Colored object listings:
● ● ● ● ● ● ●
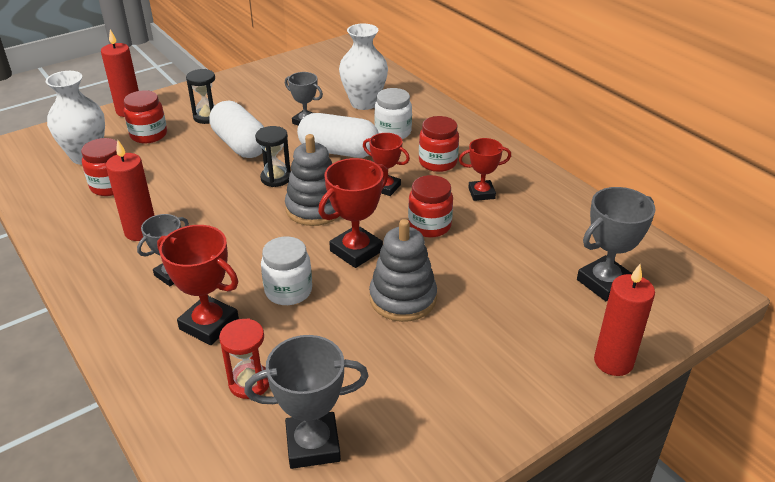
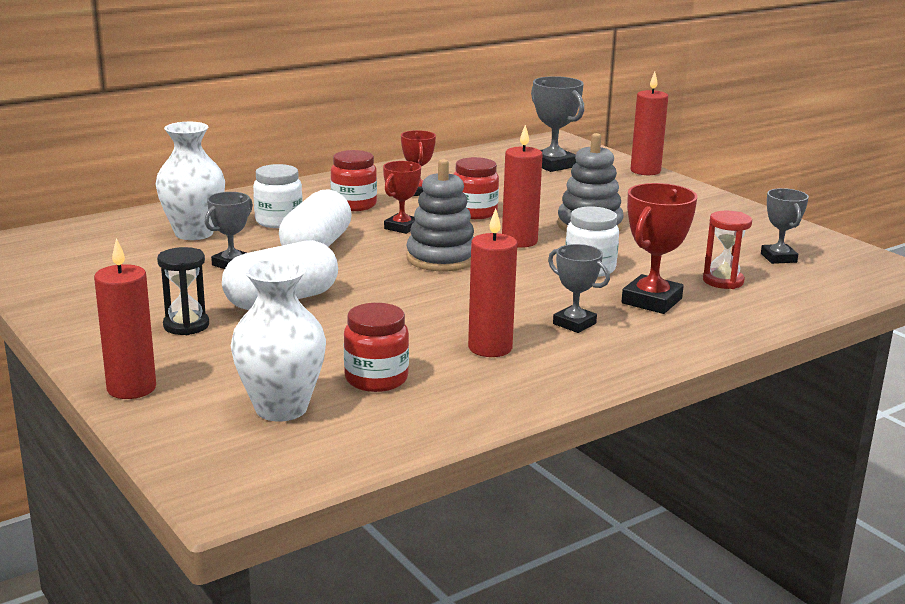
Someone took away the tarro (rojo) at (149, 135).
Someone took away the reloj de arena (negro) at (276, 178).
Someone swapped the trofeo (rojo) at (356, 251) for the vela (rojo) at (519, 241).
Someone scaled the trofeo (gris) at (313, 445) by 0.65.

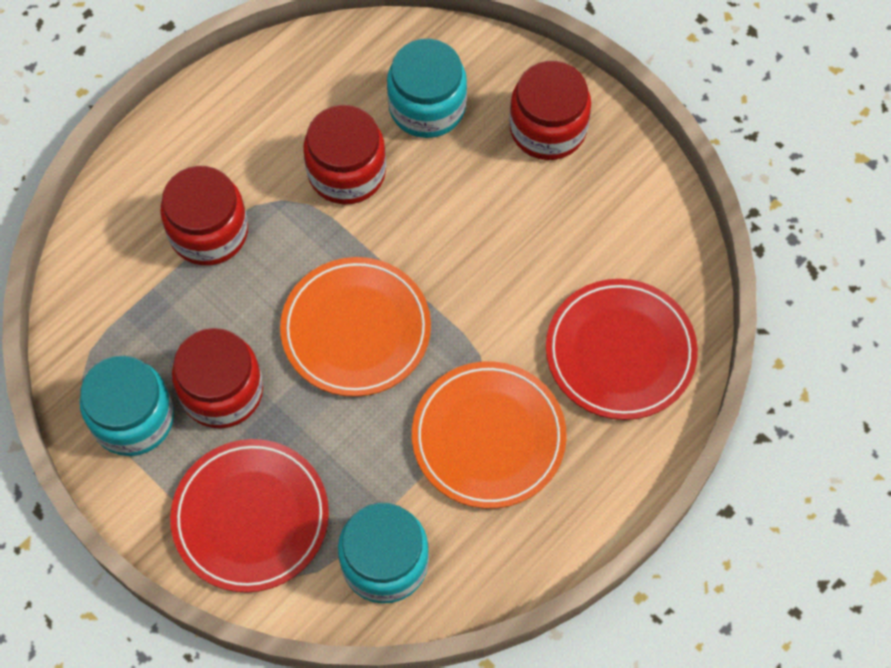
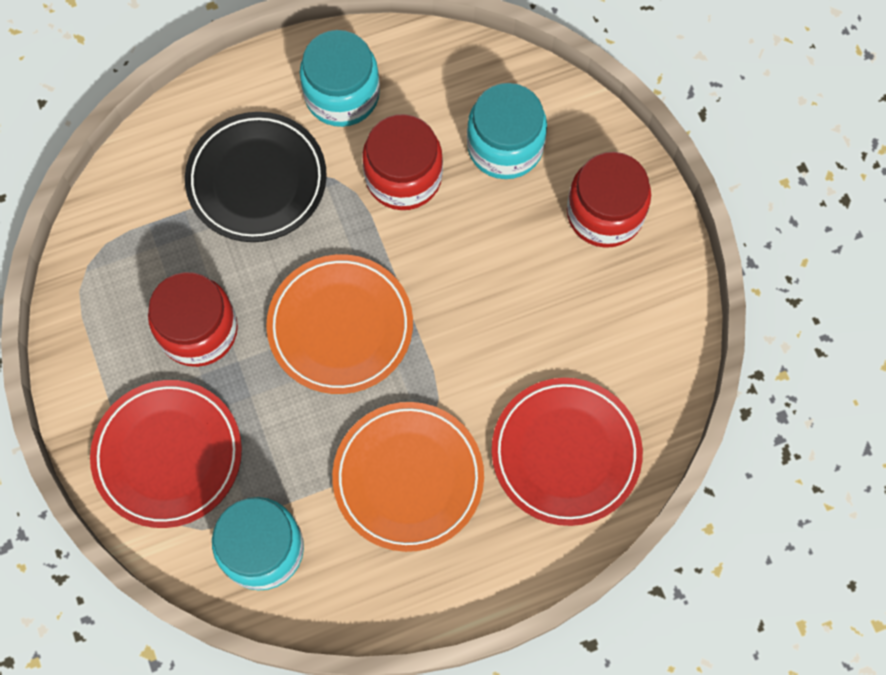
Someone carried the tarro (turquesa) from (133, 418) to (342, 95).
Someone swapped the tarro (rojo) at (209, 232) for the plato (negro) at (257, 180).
● ● ● ● ● ● ●
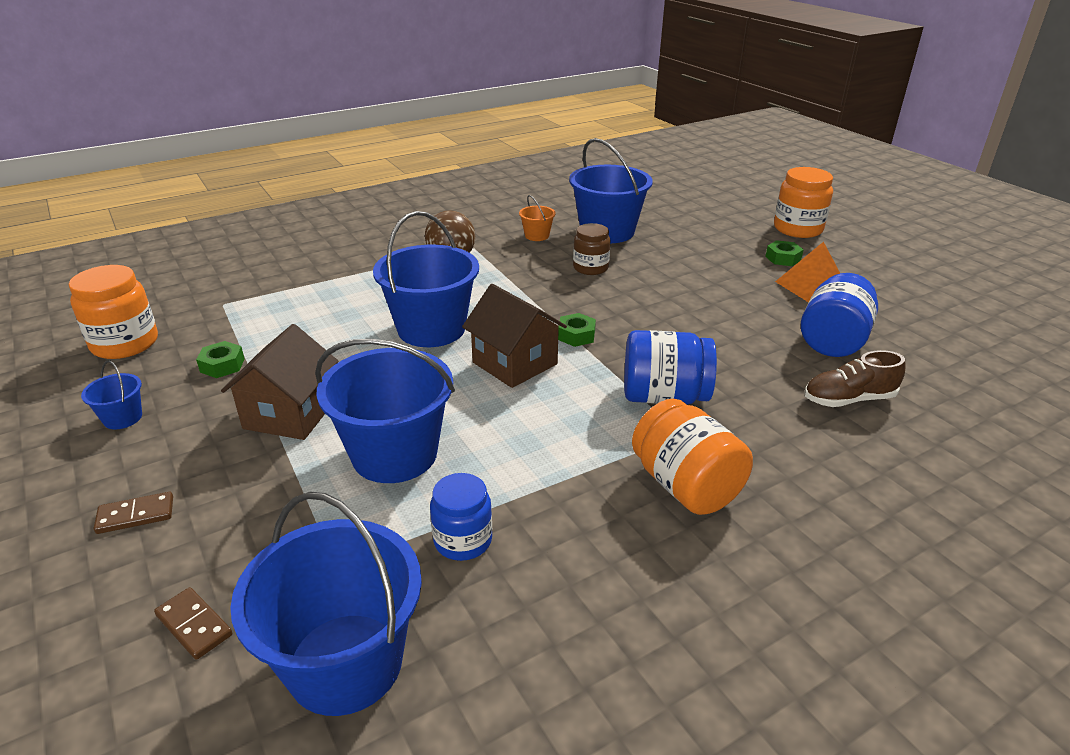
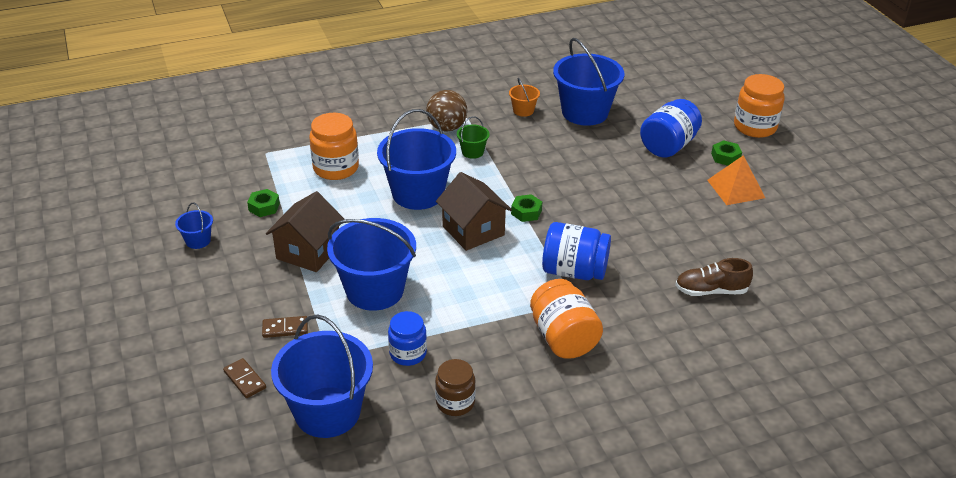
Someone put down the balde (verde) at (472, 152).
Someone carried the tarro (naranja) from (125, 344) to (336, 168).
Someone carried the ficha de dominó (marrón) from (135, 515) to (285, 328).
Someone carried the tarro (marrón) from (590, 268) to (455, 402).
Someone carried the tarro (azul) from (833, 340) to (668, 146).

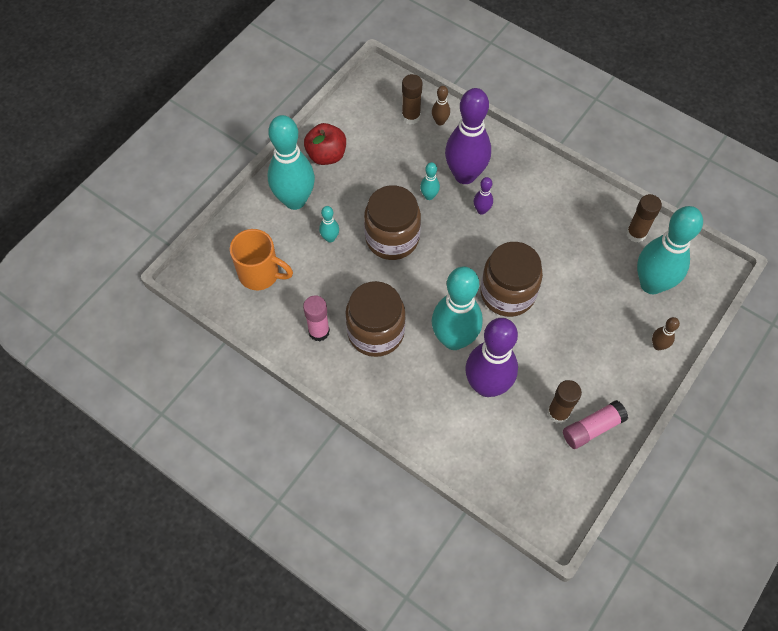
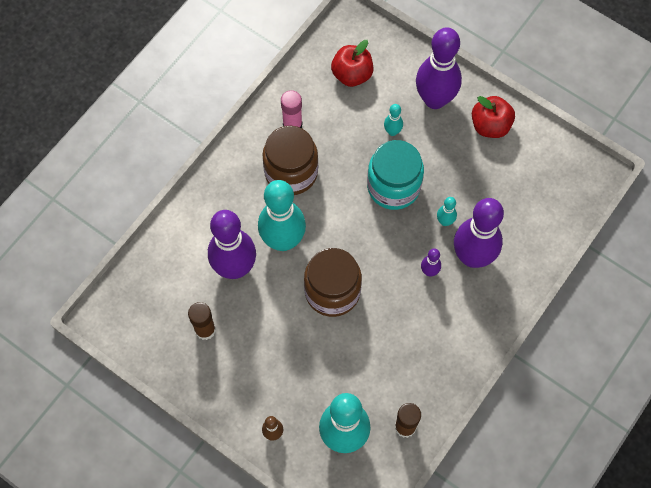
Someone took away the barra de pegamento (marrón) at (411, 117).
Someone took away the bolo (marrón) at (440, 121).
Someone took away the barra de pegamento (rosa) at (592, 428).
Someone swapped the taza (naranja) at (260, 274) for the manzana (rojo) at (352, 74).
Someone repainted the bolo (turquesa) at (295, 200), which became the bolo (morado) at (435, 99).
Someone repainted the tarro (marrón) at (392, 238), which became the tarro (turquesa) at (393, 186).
● ● ● ● ● ● ●
(Exercise objective) An exact copy of the lines above from the one with "Someone took away the tarro" up to and including the one with "Someone swapped the tarro" is required; reproduce only those lines, omitting all pictures.

(Answer space)
Someone took away the tarro (rojo) at (149, 135).
Someone took away the reloj de arena (negro) at (276, 178).
Someone swapped the trofeo (rojo) at (356, 251) for the vela (rojo) at (519, 241).
Someone scaled the trofeo (gris) at (313, 445) by 0.65.

Someone carried the tarro (turquesa) from (133, 418) to (342, 95).
Someone swapped the tarro (rojo) at (209, 232) for the plato (negro) at (257, 180).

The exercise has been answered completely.